[PROBLEM DESCRIPTION] Your reply should repeat, exactly, the line containing "IC2 pin TEST: VCC -> none" and the rest of the material after it.

[INPUT]

—————

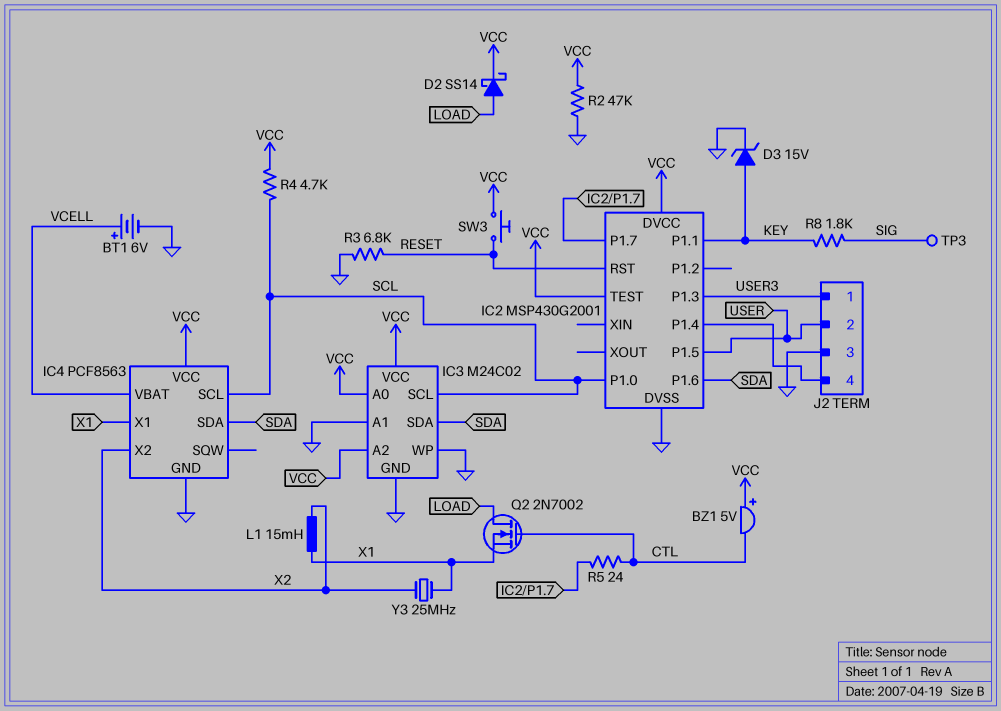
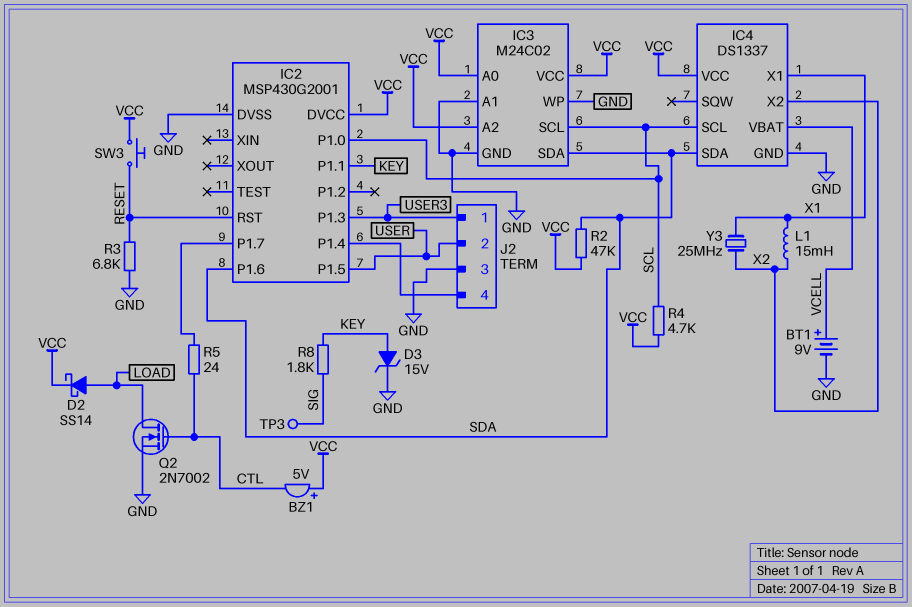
BT1: 6V (plus VCELL, minus GND) -> 9V (plus VCELL, minus GND)
IC2 pin TEST: VCC -> none
IC4: PCF8563 -> DS1337
Q2: NMOS 2N7002 (G CTL, D LOAD, S X1) -> NMOS 2N7002 (G CTL, D LOAD, S GND)
R2: 47k (GND, VCC) -> 47k (SDA, VCC)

—————

[RESPONSE TO THIS TASK]
IC2 pin TEST: VCC -> none
IC4: PCF8563 -> DS1337
Q2: NMOS 2N7002 (G CTL, D LOAD, S X1) -> NMOS 2N7002 (G CTL, D LOAD, S GND)
R2: 47k (GND, VCC) -> 47k (SDA, VCC)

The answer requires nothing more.